-- WHAT NEEDS TO BE DONE --
The output consists only of the lines from the one with "SD pin SCK: A0 -> A4" through the end of the records, each printed exactly, and contains no pictures.

[DATASET RECORDS Boundary: Start]

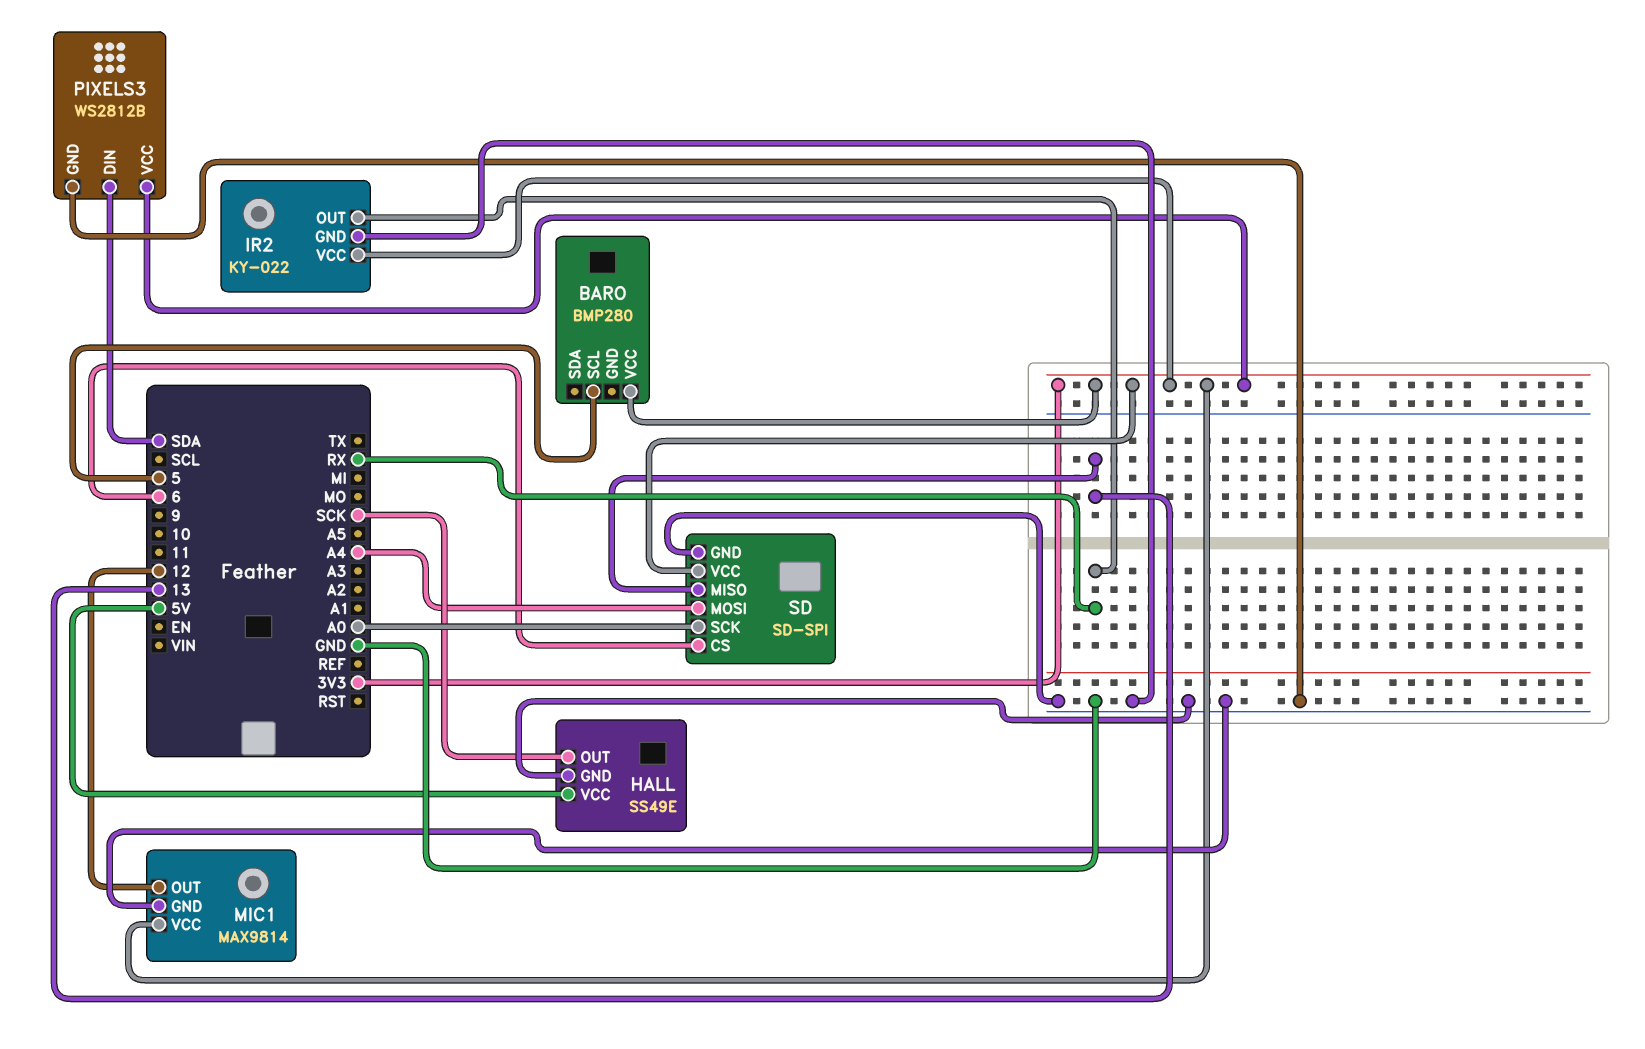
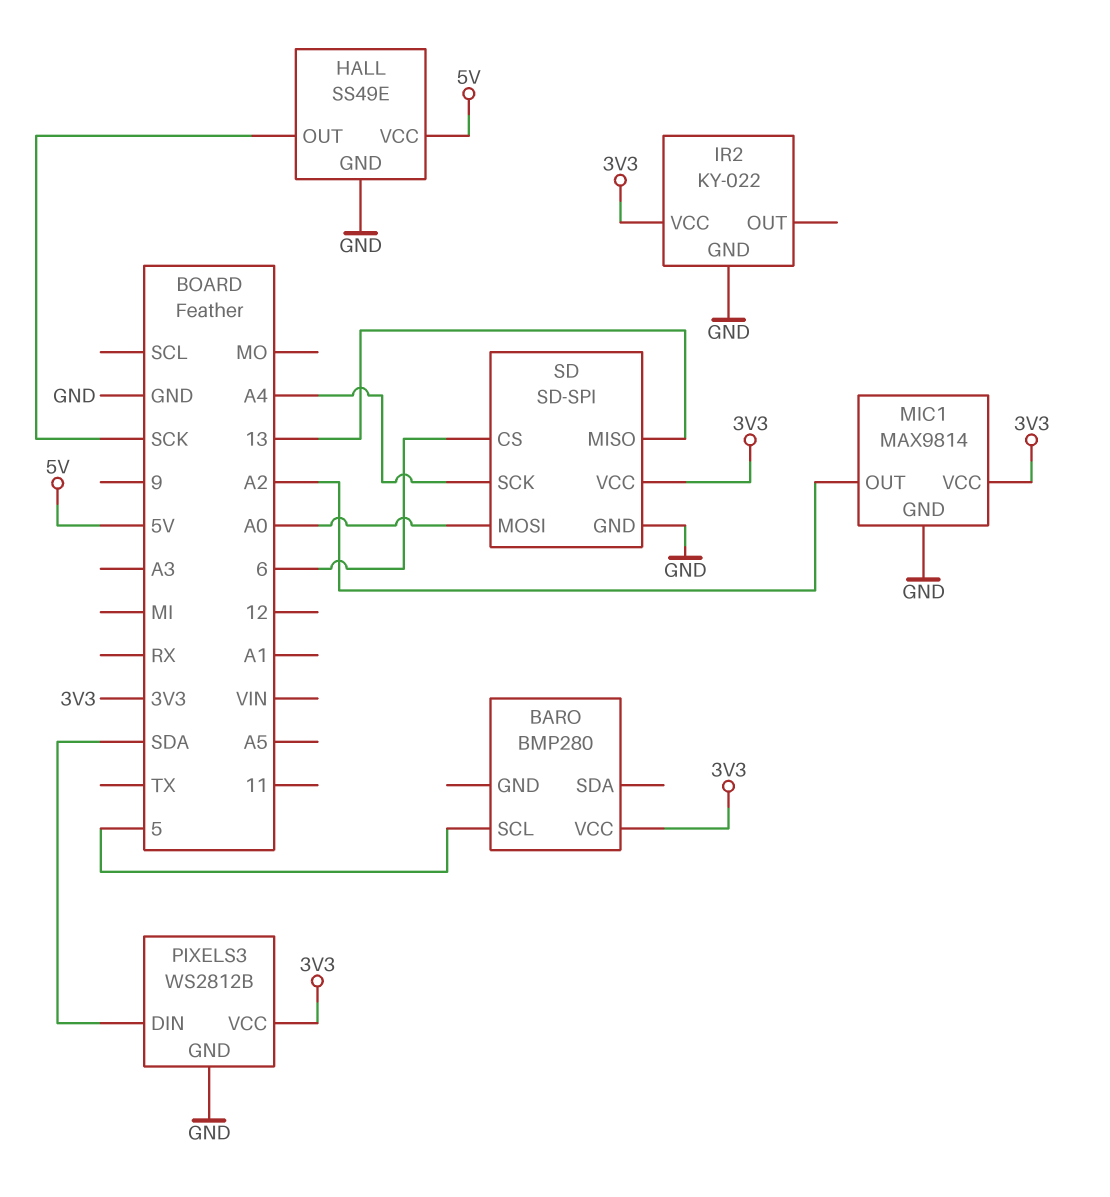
IR2 pin OUT: RX -> none
MIC1 pin OUT: 12 -> A2
SD pin MOSI: A4 -> A0
SD pin SCK: A0 -> A4

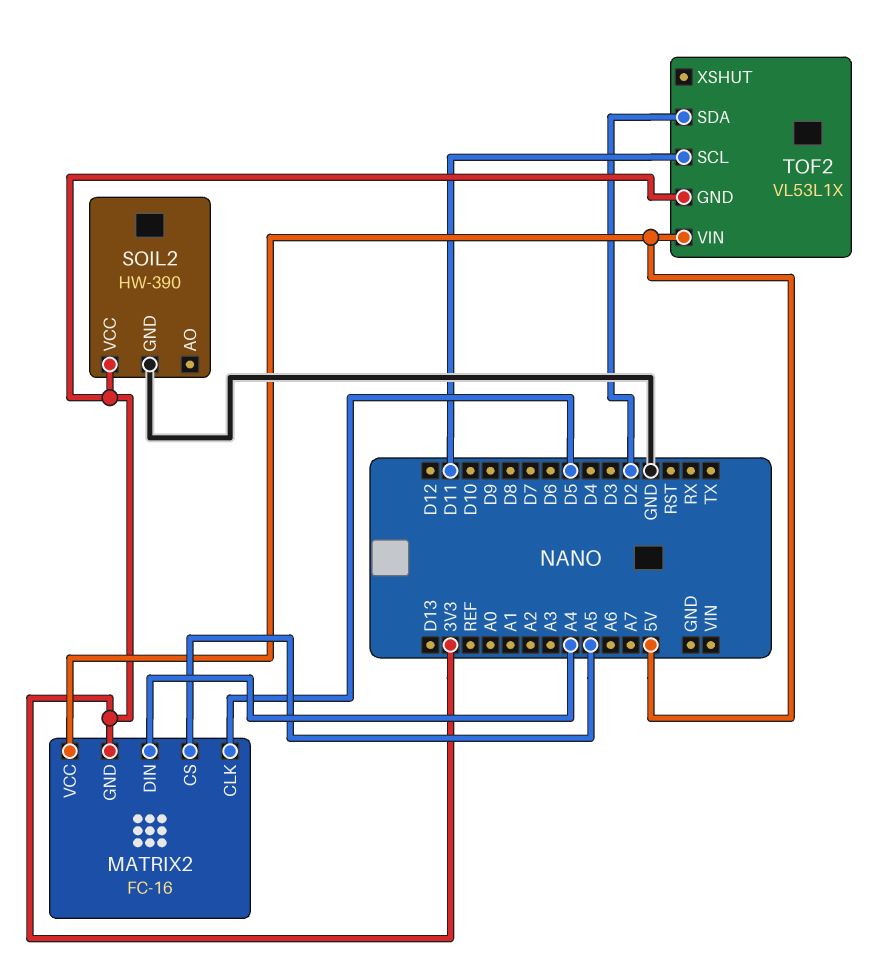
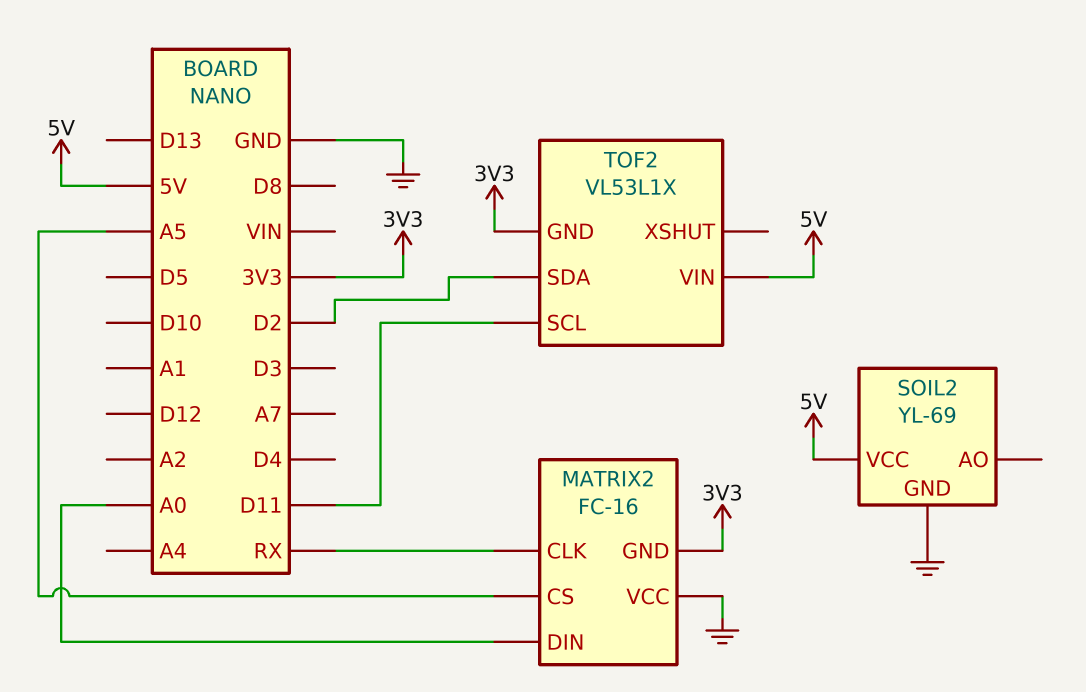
MATRIX2 pin CLK: D5 -> RX
MATRIX2 pin DIN: A4 -> A0
MATRIX2 pin VCC: 5V -> GND
SOIL2: HW-390 -> YL-69
SOIL2 pin VCC: 3V3 -> 5V

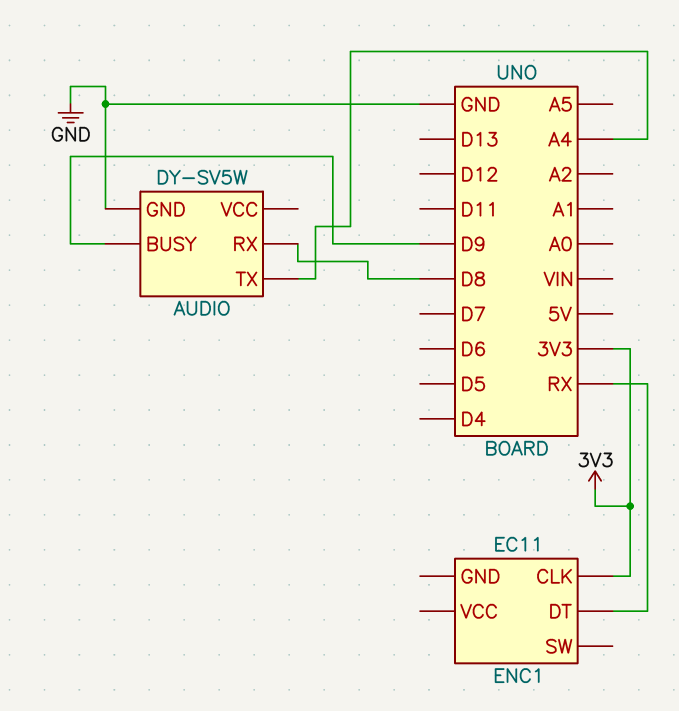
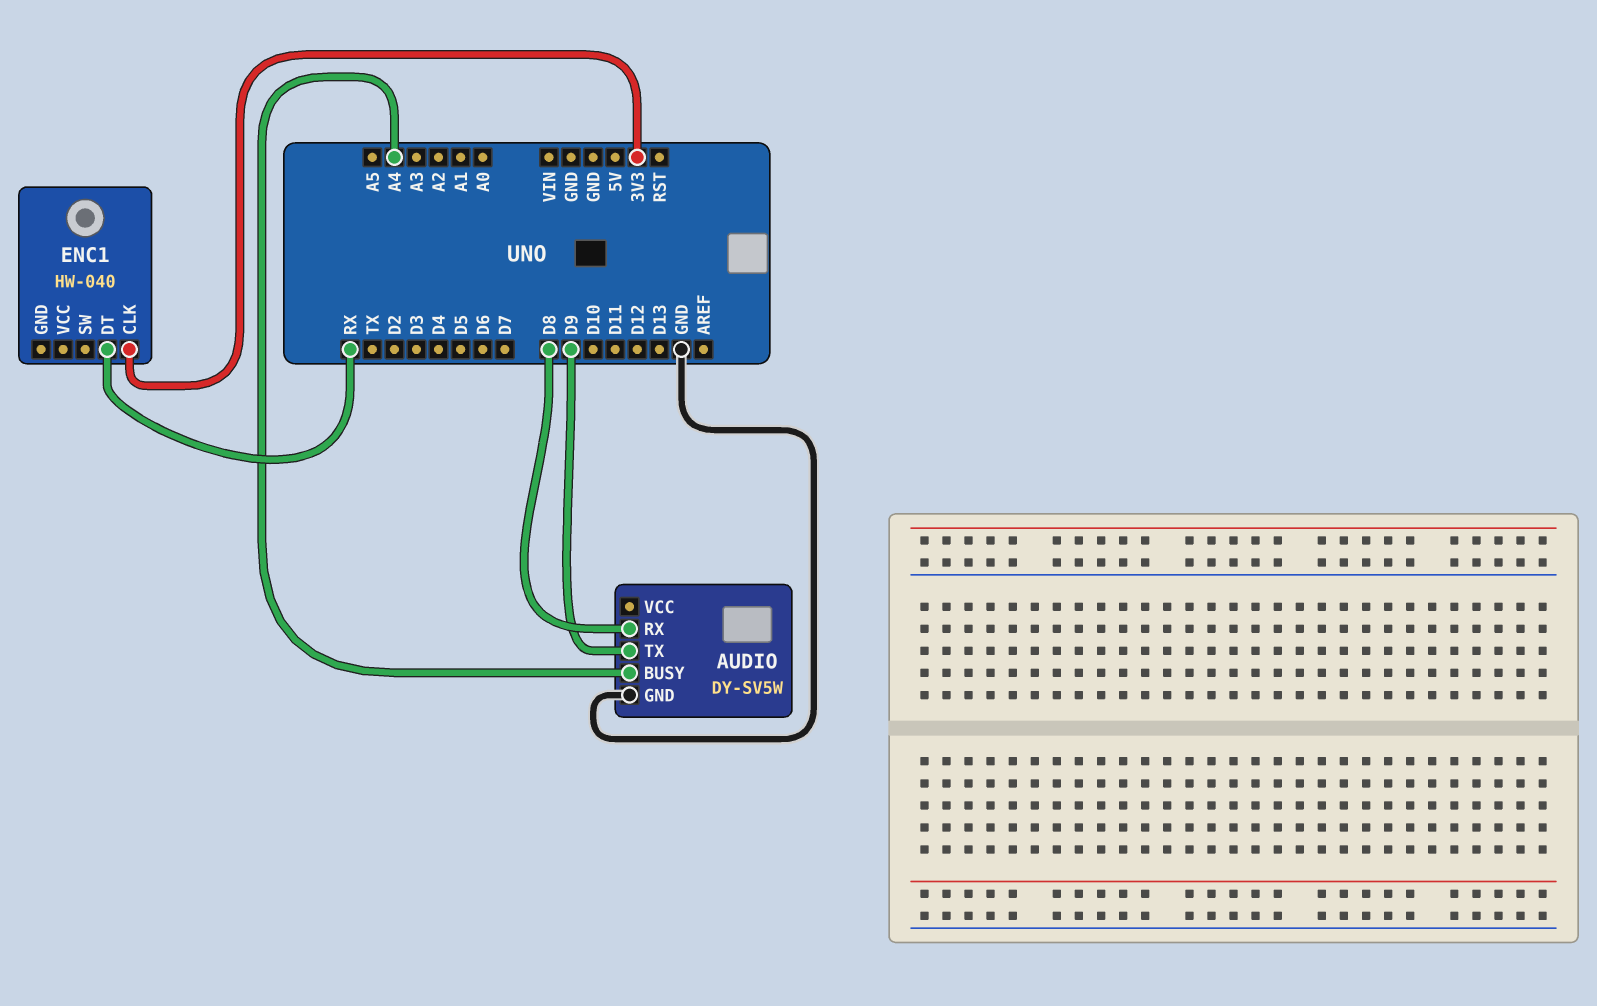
AUDIO pin BUSY: D9 -> A4
AUDIO pin TX: A4 -> D9
ENC1: EC11 -> HW-040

[DATASET RECORDS Boundary: End]

-- RESPONSE FOR THIS EXERCISE --
SD pin SCK: A0 -> A4

MATRIX2 pin CLK: D5 -> RX
MATRIX2 pin DIN: A4 -> A0
MATRIX2 pin VCC: 5V -> GND
SOIL2: HW-390 -> YL-69
SOIL2 pin VCC: 3V3 -> 5V

AUDIO pin BUSY: D9 -> A4
AUDIO pin TX: A4 -> D9
ENC1: EC11 -> HW-040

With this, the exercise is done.